■ **TASK TO CARRY OUT**: Extract, in full, the lines below, beginning at the first and ending with the line that contains "black diamond: (220, 20)". Pictures do not belong in the copy.

### DATASET

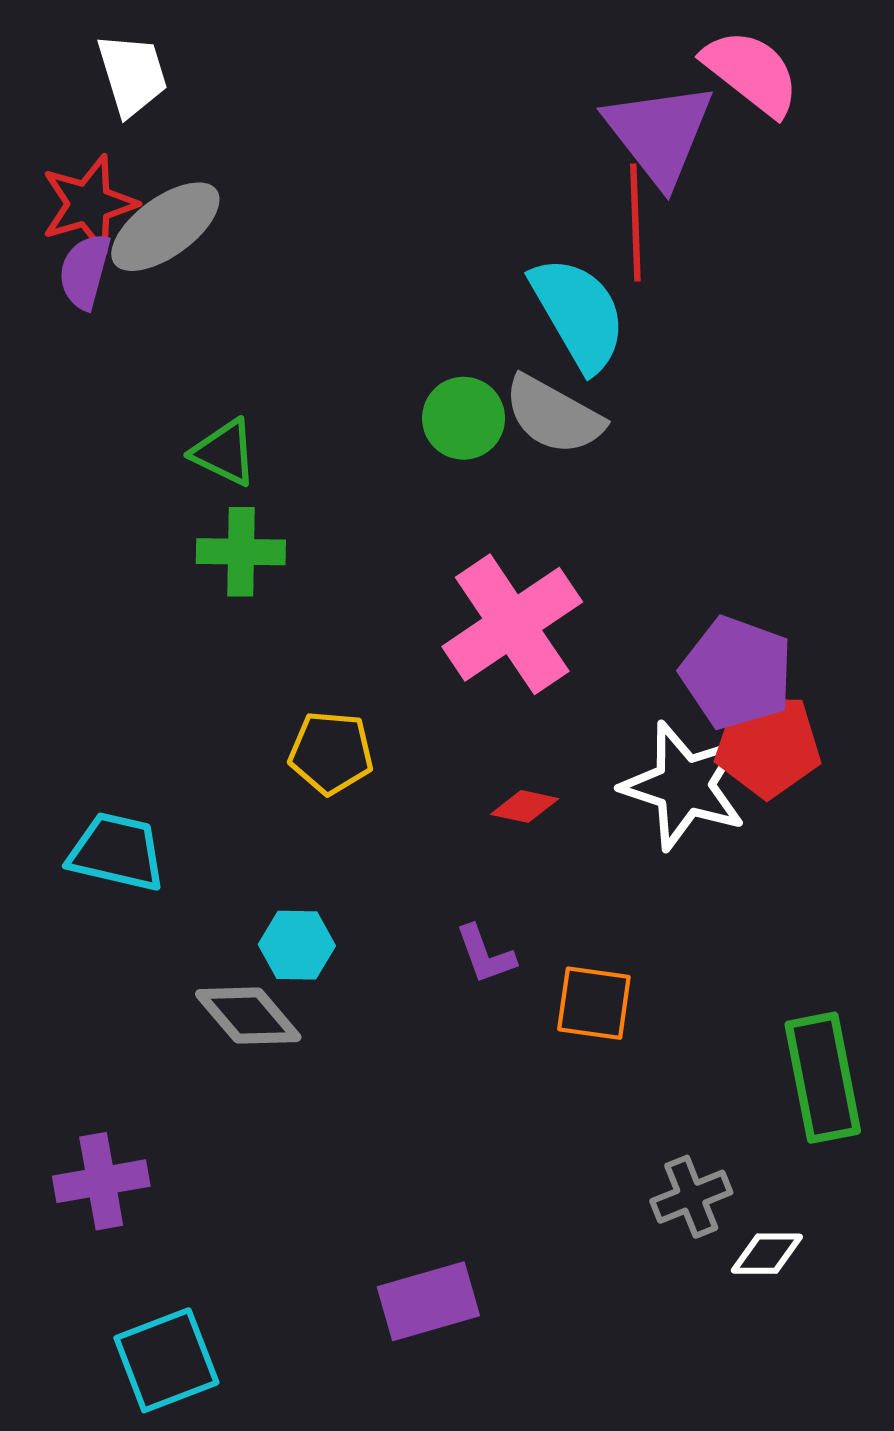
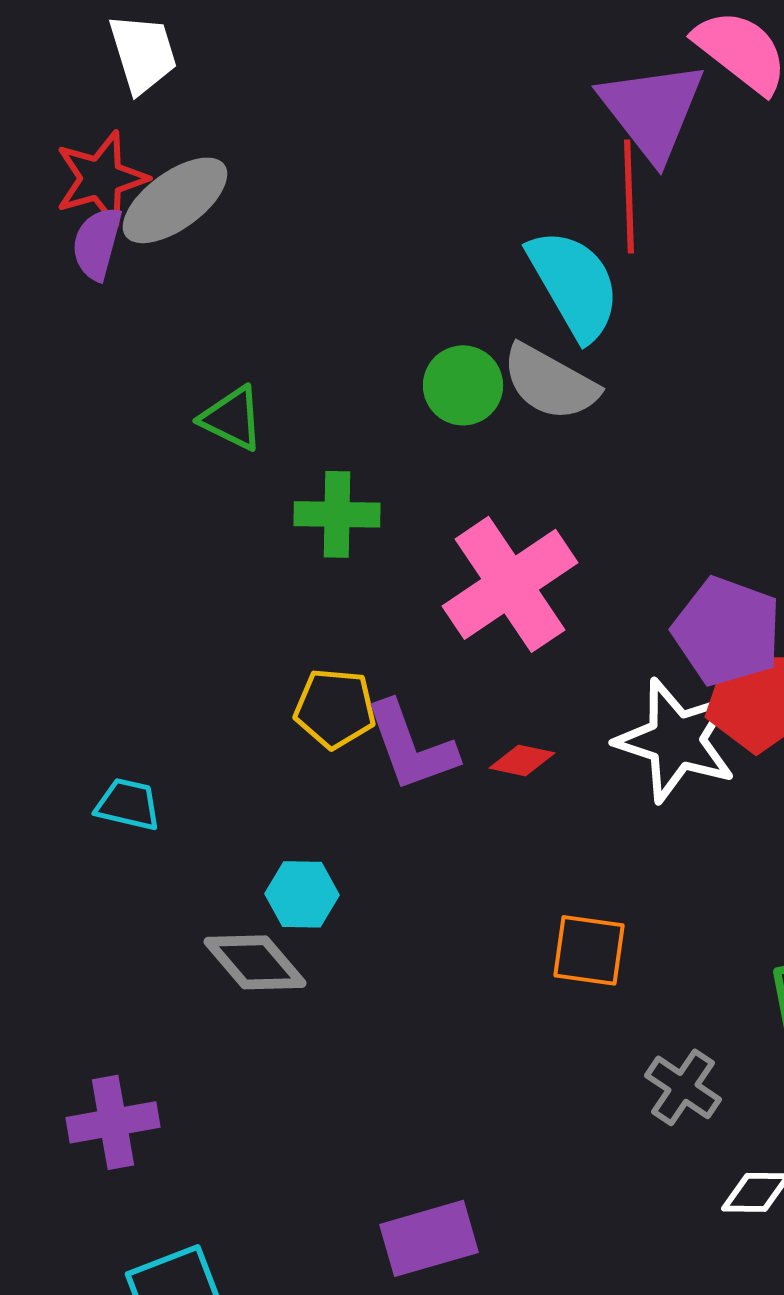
green cross: (241, 552) -> (337, 514), moved
cyan trapezoid: (117, 852) -> (128, 804), size x0.7
purple L-shape: (485, 954) -> (411, 746), moved, size x1.6
gray cross: (691, 1197) -> (683, 1087), moved, turned -34

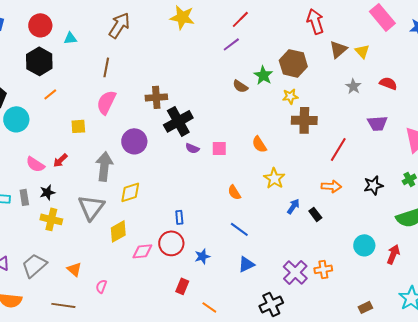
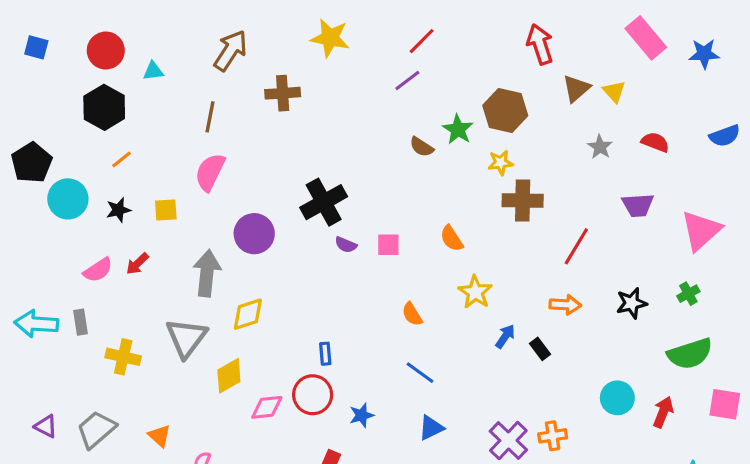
brown cross: (156, 97) -> (283, 93), moved
pink semicircle: (35, 164) -> (98, 270), turned -66
black star: (47, 192) -> (118, 210), moved

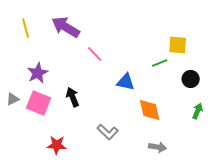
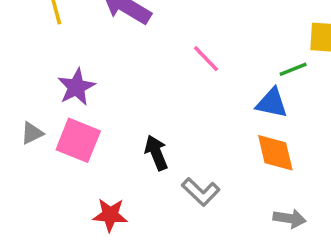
pink line: (95, 54) -> (206, 59), moved
blue triangle: (126, 82) -> (272, 103), moved
black arrow: (73, 97) -> (156, 153), moved

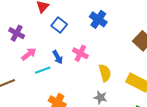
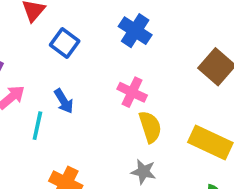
pink cross: (80, 53) -> (132, 92), moved
cyan line: (43, 70) -> (37, 126), turned -56

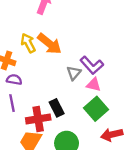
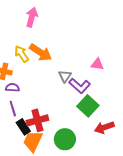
purple L-shape: (92, 65) -> (80, 86), moved
pink triangle: (94, 85) -> (97, 64), moved
black rectangle: (57, 108) -> (23, 127), moved

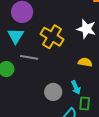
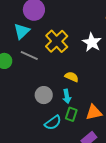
yellow semicircle: (85, 62) -> (72, 77), moved

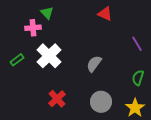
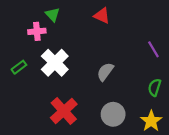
red triangle: (105, 14) -> (102, 16), moved
red cross: (57, 99) -> (64, 111), size x1.4

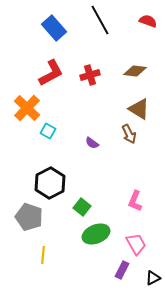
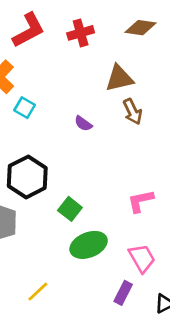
brown triangle: (139, 109) -> (119, 78), moved, turned -45
pink L-shape: (135, 201) -> (141, 201), turned 55
yellow line: (43, 255) -> (38, 292), moved, turned 42

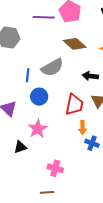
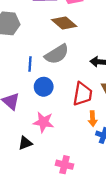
brown diamond: (75, 44) -> (64, 23), moved
pink star: (38, 129) -> (43, 122), turned -30

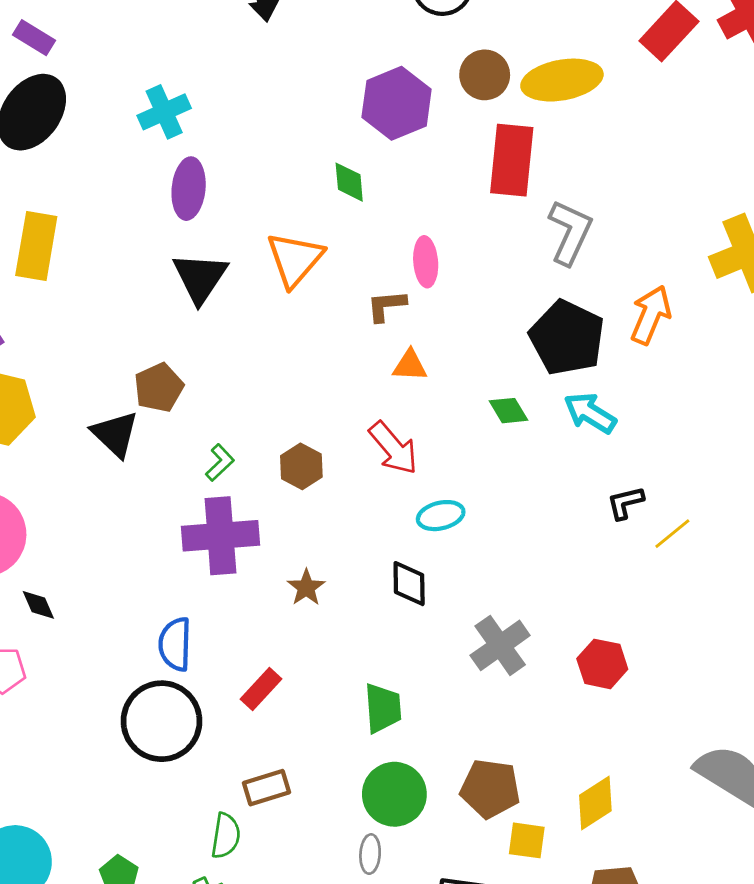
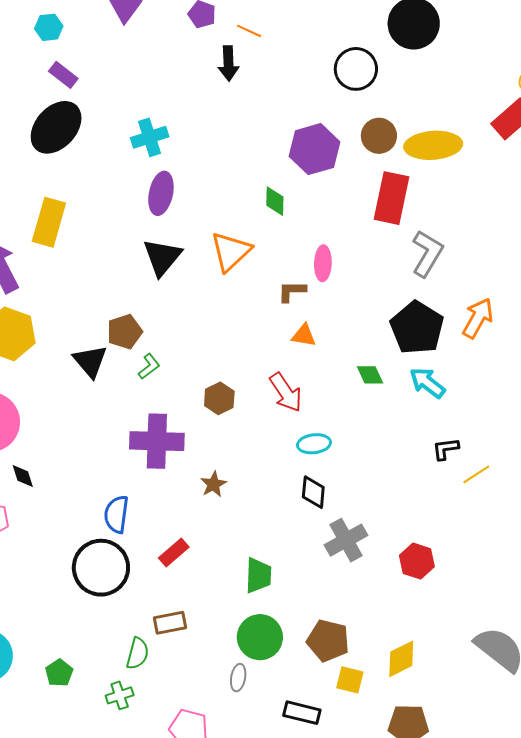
green L-shape: (220, 463) -> (149, 366), moved
black diamond: (409, 584) -> (313, 492), moved

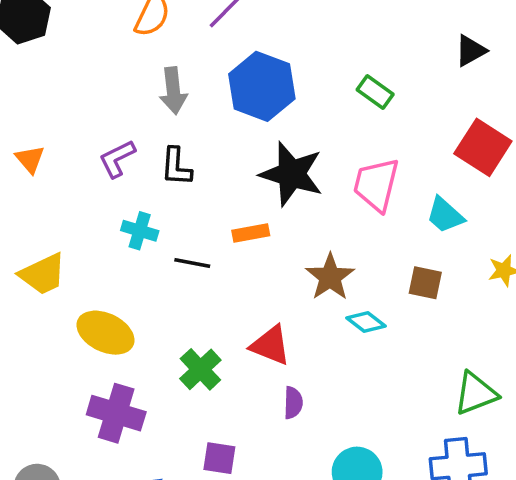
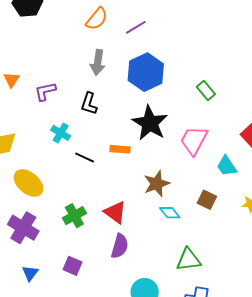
purple L-shape: (117, 159) -> (45, 91), moved
green triangle: (476, 393) -> (188, 260), moved
purple semicircle: (293, 403) -> (120, 246), size x1.4

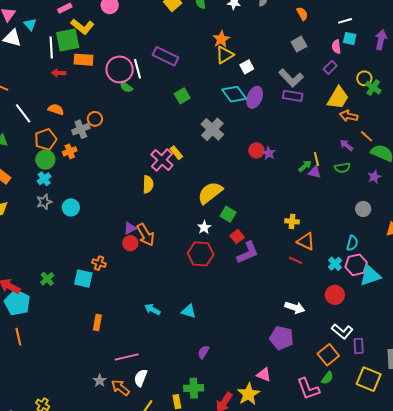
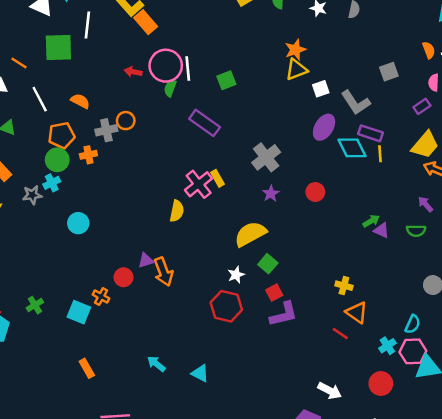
orange semicircle: (302, 14) -> (429, 50), moved
green square: (68, 40) -> (58, 48), moved
purple rectangle: (166, 56) -> (205, 123), moved
orange rectangle: (83, 60) -> (146, 22), moved, turned 36
red arrow: (59, 73) -> (133, 72), moved
gray L-shape: (291, 78) -> (356, 102), moved
green semicircle: (126, 87) -> (170, 88), turned 64
cyan diamond: (234, 94) -> (352, 148), moved
green square: (182, 96) -> (226, 80), moved
purple star: (269, 153) -> (271, 194), moved
yellow line: (316, 159) -> (380, 154), moved
gray star: (44, 202) -> (32, 195), moved
red circle: (130, 243) -> (124, 277), moved
orange rectangle: (97, 323) -> (87, 368), turned -49

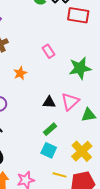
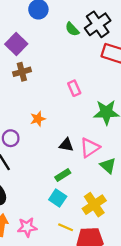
orange star: (20, 73) -> (38, 119), moved
green triangle: (89, 115) -> (108, 166), turned 42

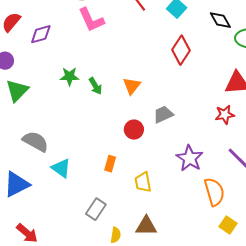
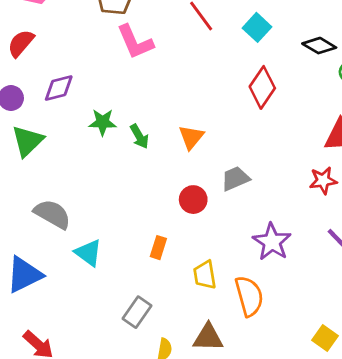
black diamond: (220, 20) -> (319, 46), turned -30
purple diamond: (41, 34) -> (59, 88), moved
orange semicircle: (214, 192) -> (249, 296), moved

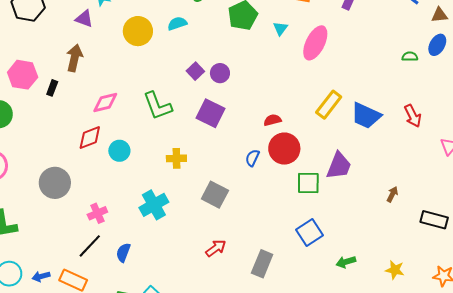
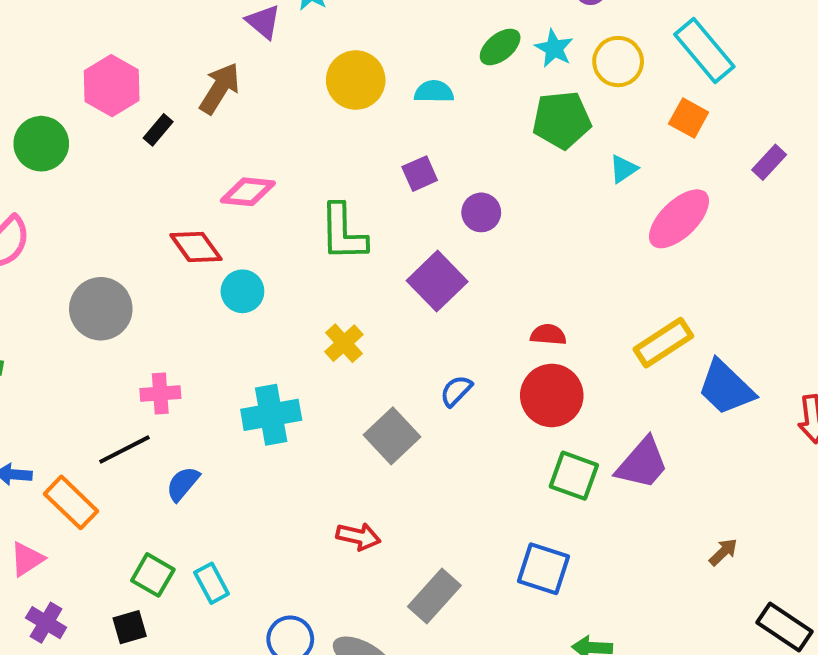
purple square: (195, 71) -> (420, 174), moved
red diamond: (90, 137) -> (196, 247), turned 56
yellow cross: (176, 158) -> (344, 343), turned 30
blue semicircle: (252, 158) -> (456, 391), moved
blue square: (310, 232) -> (544, 569), turned 32
red arrow: (216, 248) -> (358, 537), turned 30

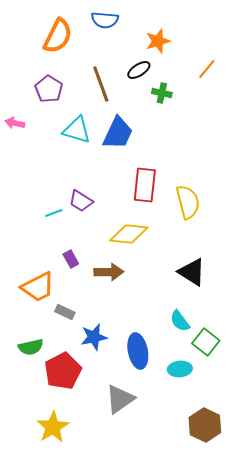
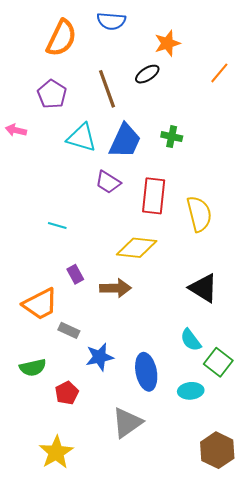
green cross: (162, 93) -> (172, 137), moved
purple trapezoid: (81, 201) -> (108, 182), moved
cyan line: (54, 213) -> (57, 226), turned 36
red pentagon: (63, 371) -> (67, 393), size x0.6

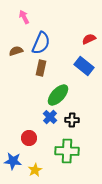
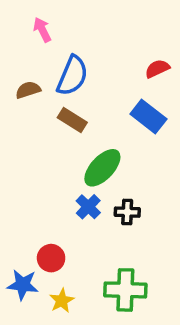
brown rectangle: (41, 68) -> (72, 120), turned -70
red circle: (29, 138) -> (51, 258), moved
green cross: (67, 151) -> (125, 290), moved

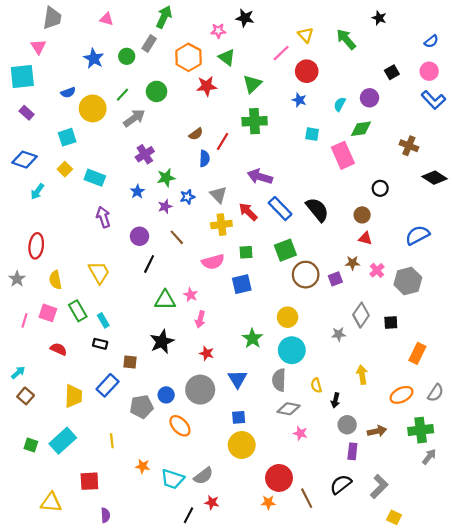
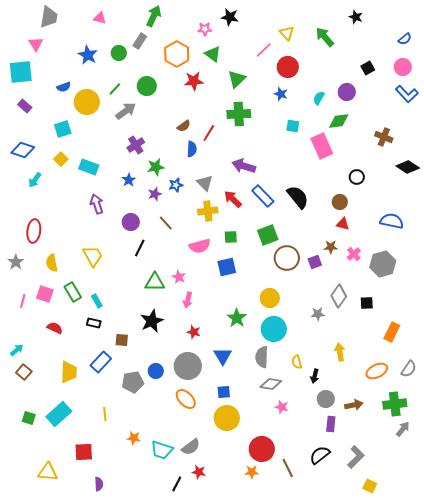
blue semicircle: (417, 235) -> (392, 221), turned 40
orange ellipse: (180, 426) -> (186, 399), moved

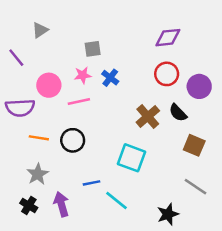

######

■ **EXERCISE RESPONSE**:
green cross: (241, 552) -> (337, 514), moved
cyan trapezoid: (117, 852) -> (128, 804), size x0.7
purple L-shape: (485, 954) -> (411, 746), moved, size x1.6
gray cross: (691, 1197) -> (683, 1087), moved, turned -34

brown cross: (156, 97) -> (283, 93), moved
pink semicircle: (35, 164) -> (98, 270), turned -66
black star: (47, 192) -> (118, 210), moved

pink line: (95, 54) -> (206, 59), moved
blue triangle: (126, 82) -> (272, 103), moved
black arrow: (73, 97) -> (156, 153), moved

pink cross: (80, 53) -> (132, 92), moved
cyan line: (43, 70) -> (37, 126), turned -56

purple L-shape: (92, 65) -> (80, 86), moved
pink triangle: (94, 85) -> (97, 64), moved
black rectangle: (57, 108) -> (23, 127), moved

yellow semicircle: (85, 62) -> (72, 77), moved

red triangle: (105, 14) -> (102, 16), moved
red cross: (57, 99) -> (64, 111), size x1.4

brown triangle: (139, 109) -> (119, 78), moved, turned -45
pink L-shape: (135, 201) -> (141, 201), turned 55
yellow line: (43, 255) -> (38, 292), moved, turned 42

brown diamond: (75, 44) -> (64, 23), moved
pink star: (38, 129) -> (43, 122), turned -30

green L-shape: (220, 463) -> (149, 366), moved
black diamond: (409, 584) -> (313, 492), moved

purple L-shape: (117, 159) -> (45, 91), moved
green triangle: (476, 393) -> (188, 260), moved
purple semicircle: (293, 403) -> (120, 246), size x1.4

orange semicircle: (302, 14) -> (429, 50), moved
green square: (68, 40) -> (58, 48), moved
purple rectangle: (166, 56) -> (205, 123), moved
orange rectangle: (83, 60) -> (146, 22), moved, turned 36
red arrow: (59, 73) -> (133, 72), moved
gray L-shape: (291, 78) -> (356, 102), moved
green semicircle: (126, 87) -> (170, 88), turned 64
cyan diamond: (234, 94) -> (352, 148), moved
green square: (182, 96) -> (226, 80), moved
purple star: (269, 153) -> (271, 194), moved
yellow line: (316, 159) -> (380, 154), moved
gray star: (44, 202) -> (32, 195), moved
red circle: (130, 243) -> (124, 277), moved
orange rectangle: (97, 323) -> (87, 368), turned -49

orange star: (20, 73) -> (38, 119), moved
green triangle: (89, 115) -> (108, 166), turned 42

black diamond: (220, 20) -> (319, 46), turned -30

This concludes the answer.